> **WHAT YOU ARE ASKED TO DO**:
Write out each record below exactly as it appears, with no pictures.

> **ENTRIES SUPPLIED**:
*** Begin section ***
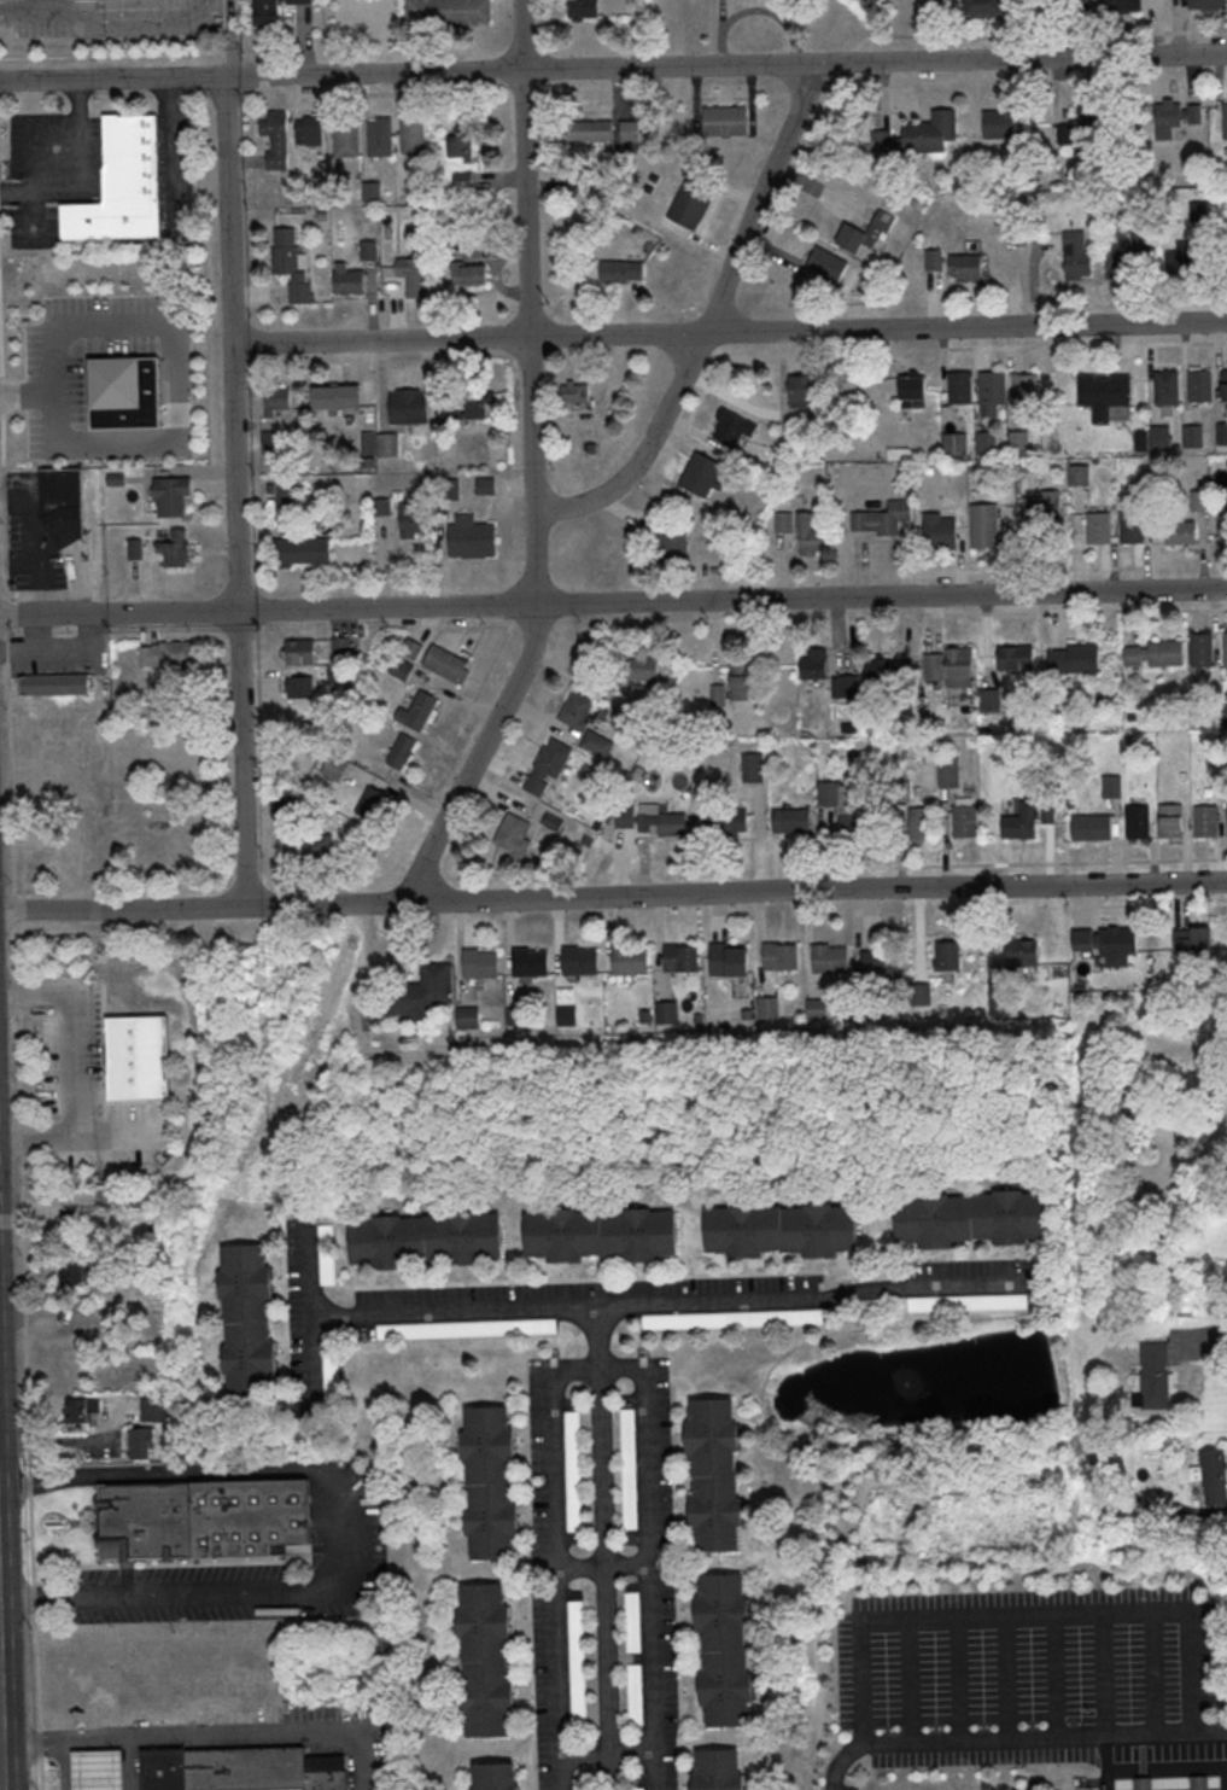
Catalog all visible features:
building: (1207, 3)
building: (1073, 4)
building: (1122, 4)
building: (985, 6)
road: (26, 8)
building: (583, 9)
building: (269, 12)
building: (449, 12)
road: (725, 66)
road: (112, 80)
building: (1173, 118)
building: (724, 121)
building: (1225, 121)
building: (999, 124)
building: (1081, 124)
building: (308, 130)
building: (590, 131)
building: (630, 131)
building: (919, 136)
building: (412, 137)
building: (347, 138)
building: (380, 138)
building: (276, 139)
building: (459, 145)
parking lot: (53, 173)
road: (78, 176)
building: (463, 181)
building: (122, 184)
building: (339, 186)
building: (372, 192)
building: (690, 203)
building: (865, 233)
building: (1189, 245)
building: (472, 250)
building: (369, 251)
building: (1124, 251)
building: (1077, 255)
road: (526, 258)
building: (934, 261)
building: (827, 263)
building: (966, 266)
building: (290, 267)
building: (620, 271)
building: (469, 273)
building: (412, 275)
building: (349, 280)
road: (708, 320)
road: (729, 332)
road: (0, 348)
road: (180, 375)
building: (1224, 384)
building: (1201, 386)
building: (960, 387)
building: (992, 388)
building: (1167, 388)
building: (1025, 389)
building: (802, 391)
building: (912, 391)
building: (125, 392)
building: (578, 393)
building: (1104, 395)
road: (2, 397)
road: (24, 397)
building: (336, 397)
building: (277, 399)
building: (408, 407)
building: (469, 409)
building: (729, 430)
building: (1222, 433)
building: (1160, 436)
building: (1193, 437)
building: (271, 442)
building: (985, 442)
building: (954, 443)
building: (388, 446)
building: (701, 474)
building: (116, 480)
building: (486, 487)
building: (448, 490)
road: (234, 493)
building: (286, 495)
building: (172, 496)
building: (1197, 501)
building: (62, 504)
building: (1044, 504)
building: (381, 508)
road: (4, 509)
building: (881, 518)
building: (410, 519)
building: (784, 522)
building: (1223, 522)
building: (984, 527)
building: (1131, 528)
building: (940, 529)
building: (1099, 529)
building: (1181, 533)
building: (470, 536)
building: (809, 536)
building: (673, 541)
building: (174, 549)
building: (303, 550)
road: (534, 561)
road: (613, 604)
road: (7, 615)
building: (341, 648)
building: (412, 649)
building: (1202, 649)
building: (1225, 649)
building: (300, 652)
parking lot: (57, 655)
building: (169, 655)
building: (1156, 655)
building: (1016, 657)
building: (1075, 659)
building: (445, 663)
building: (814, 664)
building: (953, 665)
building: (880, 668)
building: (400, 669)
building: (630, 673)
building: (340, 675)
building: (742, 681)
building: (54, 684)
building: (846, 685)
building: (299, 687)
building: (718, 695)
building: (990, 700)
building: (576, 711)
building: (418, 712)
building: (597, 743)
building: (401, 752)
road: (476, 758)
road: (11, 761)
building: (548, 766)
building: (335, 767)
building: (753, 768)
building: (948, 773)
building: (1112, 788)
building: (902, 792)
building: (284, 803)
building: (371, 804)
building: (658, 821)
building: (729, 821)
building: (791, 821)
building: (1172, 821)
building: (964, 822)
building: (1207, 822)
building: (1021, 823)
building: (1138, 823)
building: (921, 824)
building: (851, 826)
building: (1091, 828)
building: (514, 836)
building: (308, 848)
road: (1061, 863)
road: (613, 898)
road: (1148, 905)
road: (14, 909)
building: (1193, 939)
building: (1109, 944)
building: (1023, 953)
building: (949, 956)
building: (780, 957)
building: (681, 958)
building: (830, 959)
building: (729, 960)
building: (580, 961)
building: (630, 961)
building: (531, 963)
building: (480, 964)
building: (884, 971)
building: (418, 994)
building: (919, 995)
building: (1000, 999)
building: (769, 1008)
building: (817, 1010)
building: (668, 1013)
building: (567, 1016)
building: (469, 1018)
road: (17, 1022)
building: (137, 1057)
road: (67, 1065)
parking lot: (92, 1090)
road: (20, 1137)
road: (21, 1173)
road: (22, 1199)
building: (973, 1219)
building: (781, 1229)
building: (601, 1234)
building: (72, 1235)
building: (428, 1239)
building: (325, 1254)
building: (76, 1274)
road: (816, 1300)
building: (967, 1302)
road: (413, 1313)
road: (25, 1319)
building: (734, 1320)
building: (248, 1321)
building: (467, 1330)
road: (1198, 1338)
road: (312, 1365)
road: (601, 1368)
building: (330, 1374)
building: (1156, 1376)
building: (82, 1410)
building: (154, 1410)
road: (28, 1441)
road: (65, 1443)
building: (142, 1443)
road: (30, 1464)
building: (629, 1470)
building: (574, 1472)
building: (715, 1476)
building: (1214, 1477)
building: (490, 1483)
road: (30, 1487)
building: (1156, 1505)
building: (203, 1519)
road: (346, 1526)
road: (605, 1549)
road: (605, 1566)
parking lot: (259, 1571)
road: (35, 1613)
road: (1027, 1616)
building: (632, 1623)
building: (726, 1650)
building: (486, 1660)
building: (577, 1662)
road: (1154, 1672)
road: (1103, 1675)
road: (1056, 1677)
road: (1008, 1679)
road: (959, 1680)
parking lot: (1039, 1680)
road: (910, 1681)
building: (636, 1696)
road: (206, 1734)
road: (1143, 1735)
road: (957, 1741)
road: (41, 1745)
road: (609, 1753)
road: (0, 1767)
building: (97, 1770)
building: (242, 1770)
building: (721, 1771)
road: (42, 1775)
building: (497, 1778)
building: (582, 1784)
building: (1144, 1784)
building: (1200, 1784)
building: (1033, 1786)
*** End section ***
> **RESULT BELOW**:
Catalog all visible features:
building: (1207, 3)
building: (1073, 4)
building: (1122, 4)
building: (985, 6)
road: (26, 8)
building: (583, 9)
building: (269, 12)
building: (449, 12)
road: (725, 66)
road: (112, 80)
building: (1173, 118)
building: (724, 121)
building: (1225, 121)
building: (999, 124)
building: (1081, 124)
building: (308, 130)
building: (590, 131)
building: (630, 131)
building: (919, 136)
building: (412, 137)
building: (347, 138)
building: (380, 138)
building: (276, 139)
building: (459, 145)
parking lot: (53, 173)
road: (78, 176)
building: (463, 181)
building: (122, 184)
building: (339, 186)
building: (372, 192)
building: (690, 203)
building: (865, 233)
building: (1189, 245)
building: (472, 250)
building: (369, 251)
building: (1124, 251)
building: (1077, 255)
road: (526, 258)
building: (934, 261)
building: (827, 263)
building: (966, 266)
building: (290, 267)
building: (620, 271)
building: (469, 273)
building: (412, 275)
building: (349, 280)
road: (708, 320)
road: (729, 332)
road: (0, 348)
road: (180, 375)
building: (1224, 384)
building: (1201, 386)
building: (960, 387)
building: (992, 388)
building: (1167, 388)
building: (1025, 389)
building: (802, 391)
building: (912, 391)
building: (125, 392)
building: (578, 393)
building: (1104, 395)
road: (2, 397)
road: (24, 397)
building: (336, 397)
building: (277, 399)
building: (408, 407)
building: (469, 409)
building: (729, 430)
building: (1222, 433)
building: (1160, 436)
building: (1193, 437)
building: (271, 442)
building: (985, 442)
building: (954, 443)
building: (388, 446)
building: (701, 474)
building: (116, 480)
building: (486, 487)
building: (448, 490)
road: (234, 493)
building: (286, 495)
building: (172, 496)
building: (1197, 501)
building: (62, 504)
building: (1044, 504)
building: (381, 508)
road: (4, 509)
building: (881, 518)
building: (410, 519)
building: (784, 522)
building: (1223, 522)
building: (984, 527)
building: (1131, 528)
building: (940, 529)
building: (1099, 529)
building: (1181, 533)
building: (470, 536)
building: (809, 536)
building: (673, 541)
building: (174, 549)
building: (303, 550)
road: (534, 561)
road: (613, 604)
road: (7, 615)
building: (341, 648)
building: (412, 649)
building: (1202, 649)
building: (1225, 649)
building: (300, 652)
parking lot: (57, 655)
building: (169, 655)
building: (1156, 655)
building: (1016, 657)
building: (1075, 659)
building: (445, 663)
building: (814, 664)
building: (953, 665)
building: (880, 668)
building: (400, 669)
building: (630, 673)
building: (340, 675)
building: (742, 681)
building: (54, 684)
building: (846, 685)
building: (299, 687)
building: (718, 695)
building: (990, 700)
building: (576, 711)
building: (418, 712)
building: (597, 743)
building: (401, 752)
road: (476, 758)
road: (11, 761)
building: (548, 766)
building: (335, 767)
building: (753, 768)
building: (948, 773)
building: (1112, 788)
building: (902, 792)
building: (284, 803)
building: (371, 804)
building: (658, 821)
building: (729, 821)
building: (791, 821)
building: (1172, 821)
building: (964, 822)
building: (1207, 822)
building: (1021, 823)
building: (1138, 823)
building: (921, 824)
building: (851, 826)
building: (1091, 828)
building: (514, 836)
building: (308, 848)
road: (1061, 863)
road: (613, 898)
road: (1148, 905)
road: (14, 909)
building: (1193, 939)
building: (1109, 944)
building: (1023, 953)
building: (949, 956)
building: (780, 957)
building: (681, 958)
building: (830, 959)
building: (729, 960)
building: (580, 961)
building: (630, 961)
building: (531, 963)
building: (480, 964)
building: (884, 971)
building: (418, 994)
building: (919, 995)
building: (1000, 999)
building: (769, 1008)
building: (817, 1010)
building: (668, 1013)
building: (567, 1016)
building: (469, 1018)
road: (17, 1022)
building: (137, 1057)
road: (67, 1065)
parking lot: (92, 1090)
road: (20, 1137)
road: (21, 1173)
road: (22, 1199)
building: (973, 1219)
building: (781, 1229)
building: (601, 1234)
building: (72, 1235)
building: (428, 1239)
building: (325, 1254)
building: (76, 1274)
road: (816, 1300)
building: (967, 1302)
road: (413, 1313)
road: (25, 1319)
building: (734, 1320)
building: (248, 1321)
building: (467, 1330)
road: (1198, 1338)
road: (312, 1365)
road: (601, 1368)
building: (330, 1374)
building: (1156, 1376)
building: (82, 1410)
building: (154, 1410)
road: (28, 1441)
road: (65, 1443)
building: (142, 1443)
road: (30, 1464)
building: (629, 1470)
building: (574, 1472)
building: (715, 1476)
building: (1214, 1477)
building: (490, 1483)
road: (30, 1487)
building: (1156, 1505)
building: (203, 1519)
road: (346, 1526)
road: (605, 1549)
road: (605, 1566)
parking lot: (259, 1571)
road: (35, 1613)
road: (1027, 1616)
building: (632, 1623)
building: (726, 1650)
building: (486, 1660)
building: (577, 1662)
road: (1154, 1672)
road: (1103, 1675)
road: (1056, 1677)
road: (1008, 1679)
road: (959, 1680)
parking lot: (1039, 1680)
road: (910, 1681)
building: (636, 1696)
road: (206, 1734)
road: (1143, 1735)
road: (957, 1741)
road: (41, 1745)
road: (609, 1753)
road: (0, 1767)
building: (97, 1770)
building: (242, 1770)
building: (721, 1771)
road: (42, 1775)
building: (497, 1778)
building: (582, 1784)
building: (1144, 1784)
building: (1200, 1784)
building: (1033, 1786)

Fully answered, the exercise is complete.